What is asked:
Count the lines in the entries below that contain the string "bounding", treating uppercase and lowercase letters as different. Give only the number.

START Listing

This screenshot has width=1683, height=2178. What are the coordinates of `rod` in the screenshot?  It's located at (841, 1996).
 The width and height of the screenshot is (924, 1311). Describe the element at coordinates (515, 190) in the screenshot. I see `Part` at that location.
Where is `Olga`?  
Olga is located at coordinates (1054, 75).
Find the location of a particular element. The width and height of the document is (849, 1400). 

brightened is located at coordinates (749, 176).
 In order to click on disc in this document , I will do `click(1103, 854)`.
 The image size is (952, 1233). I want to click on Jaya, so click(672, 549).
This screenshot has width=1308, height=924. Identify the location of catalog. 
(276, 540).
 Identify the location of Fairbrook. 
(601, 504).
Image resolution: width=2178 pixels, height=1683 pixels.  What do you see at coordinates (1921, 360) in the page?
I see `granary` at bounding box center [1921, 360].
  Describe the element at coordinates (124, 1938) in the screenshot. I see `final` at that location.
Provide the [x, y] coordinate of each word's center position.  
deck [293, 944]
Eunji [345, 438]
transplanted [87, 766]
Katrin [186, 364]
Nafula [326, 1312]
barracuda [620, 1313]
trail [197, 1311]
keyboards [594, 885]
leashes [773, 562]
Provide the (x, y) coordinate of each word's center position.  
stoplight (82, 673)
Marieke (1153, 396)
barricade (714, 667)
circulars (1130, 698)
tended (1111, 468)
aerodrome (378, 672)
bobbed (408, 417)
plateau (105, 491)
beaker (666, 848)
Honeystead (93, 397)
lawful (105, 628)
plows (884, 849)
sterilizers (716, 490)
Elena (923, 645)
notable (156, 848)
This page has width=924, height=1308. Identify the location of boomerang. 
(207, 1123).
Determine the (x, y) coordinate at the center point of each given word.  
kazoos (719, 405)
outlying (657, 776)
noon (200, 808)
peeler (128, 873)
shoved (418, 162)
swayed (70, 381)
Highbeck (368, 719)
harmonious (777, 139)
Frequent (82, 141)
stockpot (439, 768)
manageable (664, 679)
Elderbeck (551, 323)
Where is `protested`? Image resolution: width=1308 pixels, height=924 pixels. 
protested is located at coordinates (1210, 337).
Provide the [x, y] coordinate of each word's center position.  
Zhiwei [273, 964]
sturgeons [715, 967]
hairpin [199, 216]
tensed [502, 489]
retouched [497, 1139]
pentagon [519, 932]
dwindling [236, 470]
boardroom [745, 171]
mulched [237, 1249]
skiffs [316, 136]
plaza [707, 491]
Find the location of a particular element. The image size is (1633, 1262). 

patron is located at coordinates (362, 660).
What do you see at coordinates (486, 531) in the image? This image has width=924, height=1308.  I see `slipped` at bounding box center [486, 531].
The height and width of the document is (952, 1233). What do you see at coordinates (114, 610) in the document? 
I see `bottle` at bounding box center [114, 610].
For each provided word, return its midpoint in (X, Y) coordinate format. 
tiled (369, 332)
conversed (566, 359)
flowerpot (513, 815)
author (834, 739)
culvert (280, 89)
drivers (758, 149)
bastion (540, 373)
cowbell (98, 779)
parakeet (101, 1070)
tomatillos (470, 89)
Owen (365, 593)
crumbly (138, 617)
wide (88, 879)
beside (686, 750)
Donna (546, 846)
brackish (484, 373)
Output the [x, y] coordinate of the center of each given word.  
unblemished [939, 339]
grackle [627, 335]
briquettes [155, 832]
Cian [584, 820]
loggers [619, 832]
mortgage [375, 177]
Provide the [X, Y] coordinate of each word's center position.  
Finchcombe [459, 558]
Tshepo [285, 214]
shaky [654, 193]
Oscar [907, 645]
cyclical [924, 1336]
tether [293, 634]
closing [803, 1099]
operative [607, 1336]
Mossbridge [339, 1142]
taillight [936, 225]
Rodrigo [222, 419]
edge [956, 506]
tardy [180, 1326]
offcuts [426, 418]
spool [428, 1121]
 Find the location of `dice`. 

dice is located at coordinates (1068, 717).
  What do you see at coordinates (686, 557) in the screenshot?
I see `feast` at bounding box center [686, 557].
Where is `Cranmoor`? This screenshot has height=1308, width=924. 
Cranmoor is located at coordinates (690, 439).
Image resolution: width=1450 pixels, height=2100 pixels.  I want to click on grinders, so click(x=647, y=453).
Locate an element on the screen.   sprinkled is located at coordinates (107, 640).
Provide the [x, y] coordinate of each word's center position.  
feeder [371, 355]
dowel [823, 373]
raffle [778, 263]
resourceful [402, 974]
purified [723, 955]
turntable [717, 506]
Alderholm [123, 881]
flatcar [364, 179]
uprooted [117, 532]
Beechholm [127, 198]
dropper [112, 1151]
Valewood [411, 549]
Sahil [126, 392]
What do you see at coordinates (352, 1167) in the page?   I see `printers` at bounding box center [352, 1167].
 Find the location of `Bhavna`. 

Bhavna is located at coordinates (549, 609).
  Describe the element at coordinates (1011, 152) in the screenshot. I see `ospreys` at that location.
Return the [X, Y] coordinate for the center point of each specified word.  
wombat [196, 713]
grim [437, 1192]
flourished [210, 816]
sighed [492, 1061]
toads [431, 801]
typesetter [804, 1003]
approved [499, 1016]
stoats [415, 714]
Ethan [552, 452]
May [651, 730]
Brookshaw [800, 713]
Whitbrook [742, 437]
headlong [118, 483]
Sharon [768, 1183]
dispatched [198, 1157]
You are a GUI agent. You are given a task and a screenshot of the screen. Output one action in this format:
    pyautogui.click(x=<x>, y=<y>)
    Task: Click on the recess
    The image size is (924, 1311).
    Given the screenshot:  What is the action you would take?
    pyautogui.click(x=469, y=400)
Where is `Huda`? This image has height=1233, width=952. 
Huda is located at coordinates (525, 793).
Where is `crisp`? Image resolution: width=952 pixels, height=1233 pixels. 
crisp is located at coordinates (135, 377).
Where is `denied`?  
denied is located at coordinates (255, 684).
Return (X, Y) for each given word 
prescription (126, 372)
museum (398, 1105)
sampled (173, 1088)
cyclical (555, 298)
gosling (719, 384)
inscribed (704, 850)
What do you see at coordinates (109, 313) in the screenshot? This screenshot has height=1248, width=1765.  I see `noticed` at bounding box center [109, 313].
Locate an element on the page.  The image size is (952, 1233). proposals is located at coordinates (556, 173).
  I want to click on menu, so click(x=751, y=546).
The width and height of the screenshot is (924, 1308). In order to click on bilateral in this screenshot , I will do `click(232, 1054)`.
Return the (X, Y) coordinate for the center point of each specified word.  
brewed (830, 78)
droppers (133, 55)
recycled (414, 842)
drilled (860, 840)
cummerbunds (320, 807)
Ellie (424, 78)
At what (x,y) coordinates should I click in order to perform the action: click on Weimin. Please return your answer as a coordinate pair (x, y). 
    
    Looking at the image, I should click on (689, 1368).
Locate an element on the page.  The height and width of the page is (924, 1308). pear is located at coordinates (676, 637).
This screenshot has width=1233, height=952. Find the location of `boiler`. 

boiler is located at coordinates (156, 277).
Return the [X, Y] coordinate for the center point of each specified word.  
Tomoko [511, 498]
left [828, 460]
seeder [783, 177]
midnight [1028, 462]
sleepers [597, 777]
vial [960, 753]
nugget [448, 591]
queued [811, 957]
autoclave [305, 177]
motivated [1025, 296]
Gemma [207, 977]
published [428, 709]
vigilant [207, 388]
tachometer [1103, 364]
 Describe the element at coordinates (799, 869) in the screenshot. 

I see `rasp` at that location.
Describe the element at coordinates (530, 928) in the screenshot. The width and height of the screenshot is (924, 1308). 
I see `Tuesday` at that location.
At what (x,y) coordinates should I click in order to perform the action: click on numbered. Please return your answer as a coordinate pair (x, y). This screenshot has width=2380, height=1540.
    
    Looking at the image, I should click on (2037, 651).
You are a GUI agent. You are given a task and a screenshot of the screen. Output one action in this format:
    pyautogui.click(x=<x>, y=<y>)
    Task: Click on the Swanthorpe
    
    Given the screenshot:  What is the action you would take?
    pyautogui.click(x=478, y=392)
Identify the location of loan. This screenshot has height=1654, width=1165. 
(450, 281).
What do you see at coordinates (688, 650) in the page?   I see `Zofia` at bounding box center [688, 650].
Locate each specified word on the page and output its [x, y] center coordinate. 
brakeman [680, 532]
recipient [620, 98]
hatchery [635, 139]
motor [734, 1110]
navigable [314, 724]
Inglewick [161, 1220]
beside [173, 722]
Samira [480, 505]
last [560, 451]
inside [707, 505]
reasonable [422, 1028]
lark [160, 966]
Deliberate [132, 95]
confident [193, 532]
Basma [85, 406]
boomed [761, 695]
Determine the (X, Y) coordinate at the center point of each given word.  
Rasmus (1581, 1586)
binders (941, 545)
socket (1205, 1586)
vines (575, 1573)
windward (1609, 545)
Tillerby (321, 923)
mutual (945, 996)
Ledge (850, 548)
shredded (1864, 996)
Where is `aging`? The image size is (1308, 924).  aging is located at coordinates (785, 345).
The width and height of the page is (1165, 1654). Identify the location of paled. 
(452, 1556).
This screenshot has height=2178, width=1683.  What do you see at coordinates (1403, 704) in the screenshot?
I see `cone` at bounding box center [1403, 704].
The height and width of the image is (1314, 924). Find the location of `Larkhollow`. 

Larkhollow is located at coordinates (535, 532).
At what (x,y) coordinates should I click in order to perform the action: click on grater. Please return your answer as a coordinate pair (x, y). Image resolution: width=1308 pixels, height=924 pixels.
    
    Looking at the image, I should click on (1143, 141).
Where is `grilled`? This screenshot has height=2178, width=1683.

END Listing

Result of this exercise:
8